• _Work to do_
Lay out the material as a numbered list, starting with its first line and going on through the line containing "Looking at the". Leave out any blank lines.

• _Dataset items_
--------------------------------------------------

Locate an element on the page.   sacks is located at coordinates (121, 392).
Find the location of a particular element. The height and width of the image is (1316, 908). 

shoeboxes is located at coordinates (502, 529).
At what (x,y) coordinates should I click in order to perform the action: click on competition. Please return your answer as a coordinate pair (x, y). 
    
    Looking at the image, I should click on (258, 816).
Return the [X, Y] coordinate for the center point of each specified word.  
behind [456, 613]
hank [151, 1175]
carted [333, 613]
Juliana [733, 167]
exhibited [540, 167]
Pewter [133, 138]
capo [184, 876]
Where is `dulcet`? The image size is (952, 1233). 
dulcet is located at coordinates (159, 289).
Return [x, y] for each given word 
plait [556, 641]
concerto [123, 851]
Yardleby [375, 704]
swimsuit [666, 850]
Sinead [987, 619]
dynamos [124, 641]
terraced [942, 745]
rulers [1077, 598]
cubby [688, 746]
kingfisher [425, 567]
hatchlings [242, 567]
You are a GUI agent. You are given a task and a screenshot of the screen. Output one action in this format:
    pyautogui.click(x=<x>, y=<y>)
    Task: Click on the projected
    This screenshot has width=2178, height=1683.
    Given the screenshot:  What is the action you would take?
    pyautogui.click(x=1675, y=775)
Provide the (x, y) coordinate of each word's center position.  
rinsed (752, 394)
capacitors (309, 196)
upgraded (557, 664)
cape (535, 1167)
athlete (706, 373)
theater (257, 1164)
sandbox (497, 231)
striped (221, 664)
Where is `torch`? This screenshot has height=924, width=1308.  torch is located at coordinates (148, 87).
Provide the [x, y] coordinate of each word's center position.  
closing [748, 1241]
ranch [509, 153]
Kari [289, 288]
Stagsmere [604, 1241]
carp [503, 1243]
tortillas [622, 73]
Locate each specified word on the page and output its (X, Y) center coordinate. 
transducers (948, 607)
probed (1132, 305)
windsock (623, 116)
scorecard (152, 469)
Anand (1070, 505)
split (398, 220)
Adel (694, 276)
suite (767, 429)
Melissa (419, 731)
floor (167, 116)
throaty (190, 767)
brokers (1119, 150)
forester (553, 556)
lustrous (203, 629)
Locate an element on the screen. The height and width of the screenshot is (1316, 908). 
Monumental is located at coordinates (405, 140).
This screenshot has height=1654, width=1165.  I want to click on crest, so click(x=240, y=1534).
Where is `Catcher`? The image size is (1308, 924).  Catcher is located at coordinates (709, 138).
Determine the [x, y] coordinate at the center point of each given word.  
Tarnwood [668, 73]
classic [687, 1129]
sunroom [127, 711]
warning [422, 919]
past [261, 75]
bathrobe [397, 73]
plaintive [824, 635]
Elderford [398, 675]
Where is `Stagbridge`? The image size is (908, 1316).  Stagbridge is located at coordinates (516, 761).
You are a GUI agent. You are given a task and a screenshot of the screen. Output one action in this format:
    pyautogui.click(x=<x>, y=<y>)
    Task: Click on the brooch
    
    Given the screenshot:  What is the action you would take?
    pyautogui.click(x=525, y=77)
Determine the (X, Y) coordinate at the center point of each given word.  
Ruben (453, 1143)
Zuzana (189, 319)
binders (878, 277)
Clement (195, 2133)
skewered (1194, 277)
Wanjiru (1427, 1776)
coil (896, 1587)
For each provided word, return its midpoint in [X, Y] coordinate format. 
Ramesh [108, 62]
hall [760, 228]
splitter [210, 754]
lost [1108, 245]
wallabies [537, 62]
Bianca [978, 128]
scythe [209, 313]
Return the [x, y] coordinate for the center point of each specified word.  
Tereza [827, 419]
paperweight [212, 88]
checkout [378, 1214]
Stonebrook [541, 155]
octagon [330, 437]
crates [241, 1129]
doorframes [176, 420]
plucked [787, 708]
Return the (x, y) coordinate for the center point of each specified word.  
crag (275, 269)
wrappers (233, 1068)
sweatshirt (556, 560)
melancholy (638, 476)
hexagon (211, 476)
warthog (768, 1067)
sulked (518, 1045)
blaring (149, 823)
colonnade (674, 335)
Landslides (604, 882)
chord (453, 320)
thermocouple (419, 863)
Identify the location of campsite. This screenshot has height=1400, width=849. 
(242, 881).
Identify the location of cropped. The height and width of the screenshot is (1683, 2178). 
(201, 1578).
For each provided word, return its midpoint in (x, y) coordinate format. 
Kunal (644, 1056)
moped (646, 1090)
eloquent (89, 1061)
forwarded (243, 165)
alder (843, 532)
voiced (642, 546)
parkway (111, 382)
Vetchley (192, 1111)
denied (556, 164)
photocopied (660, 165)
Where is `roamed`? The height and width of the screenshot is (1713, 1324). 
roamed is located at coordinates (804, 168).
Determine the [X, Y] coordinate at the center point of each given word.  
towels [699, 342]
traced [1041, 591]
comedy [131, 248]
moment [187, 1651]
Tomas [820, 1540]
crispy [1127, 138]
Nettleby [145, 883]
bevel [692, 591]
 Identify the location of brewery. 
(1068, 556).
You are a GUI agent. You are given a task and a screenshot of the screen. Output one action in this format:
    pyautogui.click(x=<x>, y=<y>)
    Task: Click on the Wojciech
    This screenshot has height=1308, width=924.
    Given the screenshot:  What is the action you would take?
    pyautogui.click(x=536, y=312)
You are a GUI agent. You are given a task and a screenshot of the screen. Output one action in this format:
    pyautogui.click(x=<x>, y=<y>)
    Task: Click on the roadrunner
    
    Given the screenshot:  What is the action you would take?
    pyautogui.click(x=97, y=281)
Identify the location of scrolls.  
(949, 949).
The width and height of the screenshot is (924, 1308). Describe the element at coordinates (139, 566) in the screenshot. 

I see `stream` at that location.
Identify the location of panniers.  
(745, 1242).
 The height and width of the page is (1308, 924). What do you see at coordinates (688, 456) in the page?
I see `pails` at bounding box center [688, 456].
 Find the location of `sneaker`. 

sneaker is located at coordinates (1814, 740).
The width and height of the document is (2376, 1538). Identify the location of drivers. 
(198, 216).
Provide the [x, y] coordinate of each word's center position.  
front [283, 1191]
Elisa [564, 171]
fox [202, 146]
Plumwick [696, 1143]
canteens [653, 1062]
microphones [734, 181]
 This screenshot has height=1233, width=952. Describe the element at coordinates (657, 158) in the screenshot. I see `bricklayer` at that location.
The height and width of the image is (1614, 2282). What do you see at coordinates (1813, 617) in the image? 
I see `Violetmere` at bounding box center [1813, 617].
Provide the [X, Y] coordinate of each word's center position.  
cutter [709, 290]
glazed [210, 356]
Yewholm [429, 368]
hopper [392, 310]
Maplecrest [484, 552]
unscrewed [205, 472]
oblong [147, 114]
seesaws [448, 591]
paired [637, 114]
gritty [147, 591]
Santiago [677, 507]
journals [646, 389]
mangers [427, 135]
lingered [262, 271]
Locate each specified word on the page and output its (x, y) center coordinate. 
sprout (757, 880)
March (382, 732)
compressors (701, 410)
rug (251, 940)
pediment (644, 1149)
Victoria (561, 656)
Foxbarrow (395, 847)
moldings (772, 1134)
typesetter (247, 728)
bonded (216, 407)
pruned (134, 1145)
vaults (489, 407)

--------------------------------------------------

• _Written response_
1. Locate an element on the page.   sacks is located at coordinates (121, 392).
2. Find the location of a particular element. The height and width of the image is (1316, 908). 
3. shoeboxes is located at coordinates (502, 529).
4. At what (x,y) coordinates should I click in order to perform the action: click on competition. Please return your answer as a coordinate pair (x, y). 
5.     Looking at the image, I should click on (258, 816).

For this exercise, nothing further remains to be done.